━━━━━ The input

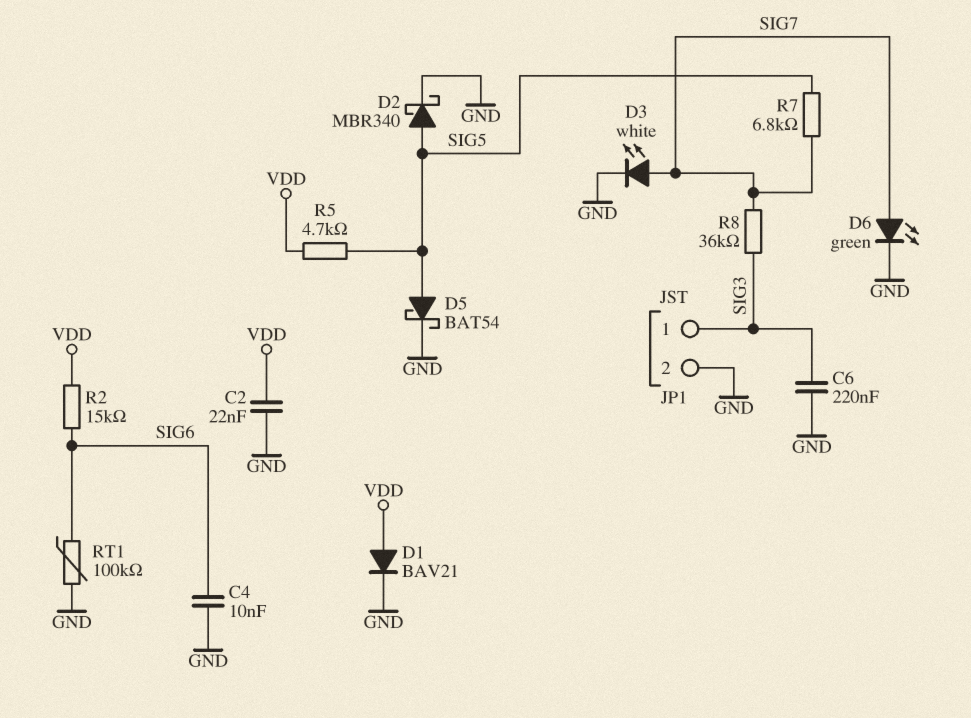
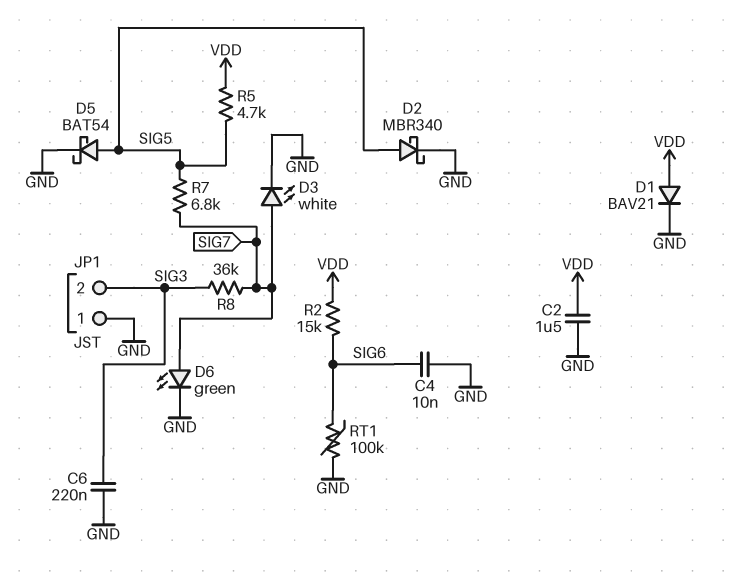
C2: 22nF (GND, VDD) -> 1.5uF (GND, VDD)
JP1 pin 1: SIG3 -> GND
JP1 pin 2: GND -> SIG3

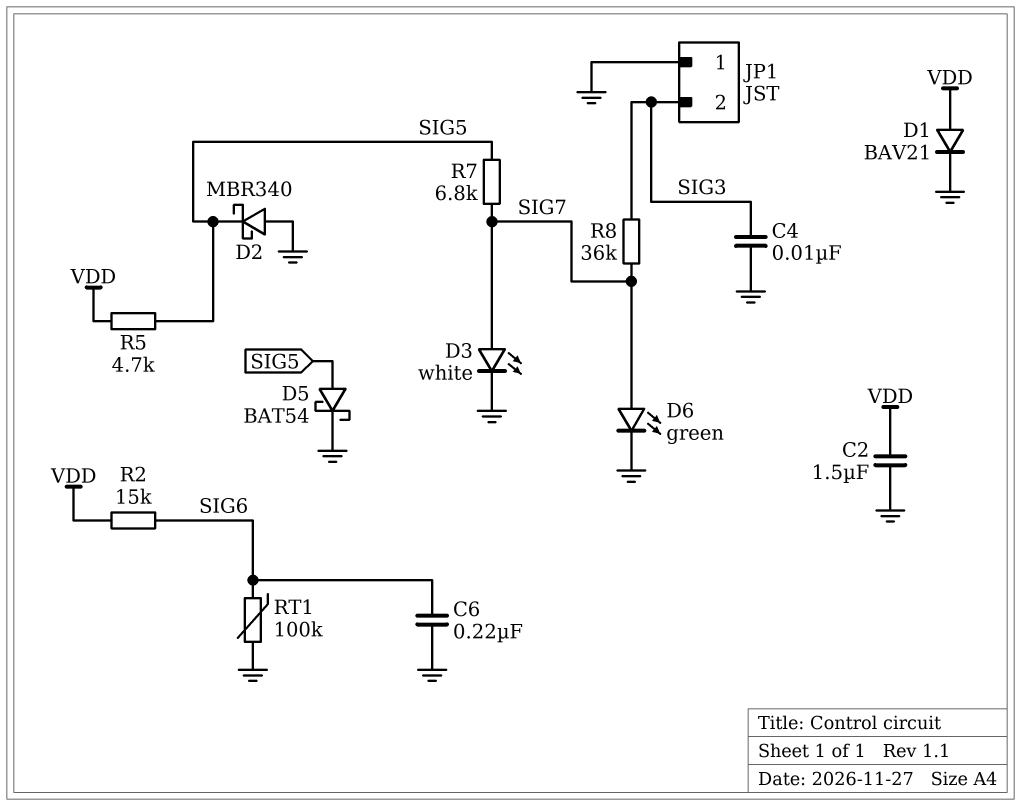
C4: 10nF (GND, SIG6) -> 10nF (GND, SIG3)
C6: 220nF (GND, SIG3) -> 220nF (GND, SIG6)
D2: schottky MBR340 (A SIG5, K GND) -> schottky MBR340 (A GND, K SIG5)

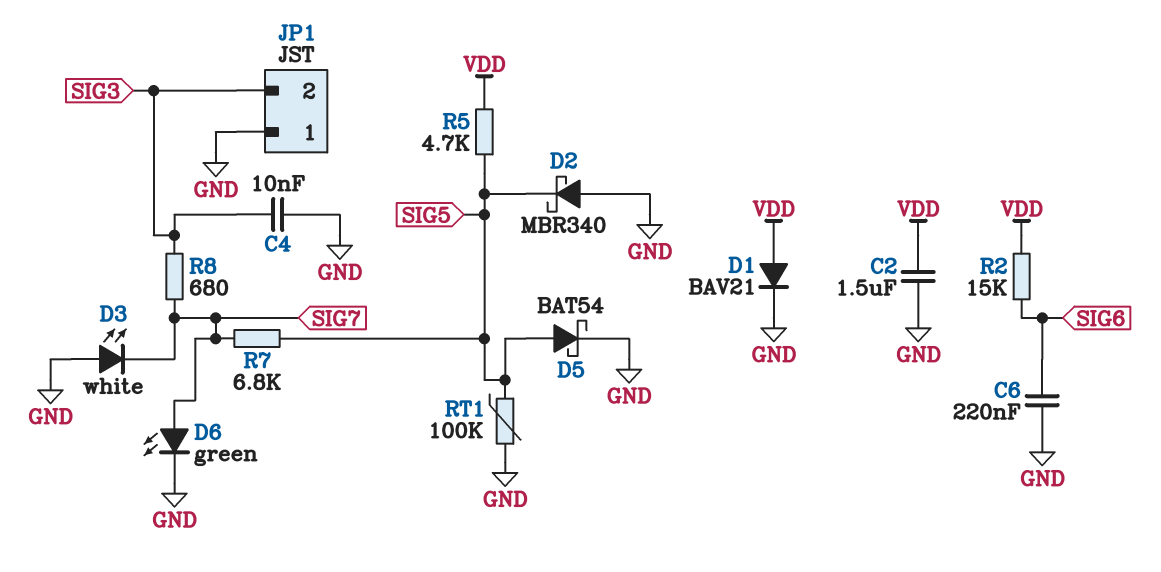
D3: LED white (A SIG7, K GND) -> LED white (A GND, K SIG7)
R8: 36k (SIG3, SIG7) -> 680 (SIG3, SIG7)
RT1: 100k (GND, SIG6) -> 100k (GND, SIG5)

━━━━━━━━━━

Work instructions >>
Output the records exactly, and let none of their pictures appear in the copy.

Task response >>
C2: 22nF (GND, VDD) -> 1.5uF (GND, VDD)
JP1 pin 1: SIG3 -> GND
JP1 pin 2: GND -> SIG3

C4: 10nF (GND, SIG6) -> 10nF (GND, SIG3)
C6: 220nF (GND, SIG3) -> 220nF (GND, SIG6)
D2: schottky MBR340 (A SIG5, K GND) -> schottky MBR340 (A GND, K SIG5)

D3: LED white (A SIG7, K GND) -> LED white (A GND, K SIG7)
R8: 36k (SIG3, SIG7) -> 680 (SIG3, SIG7)
RT1: 100k (GND, SIG6) -> 100k (GND, SIG5)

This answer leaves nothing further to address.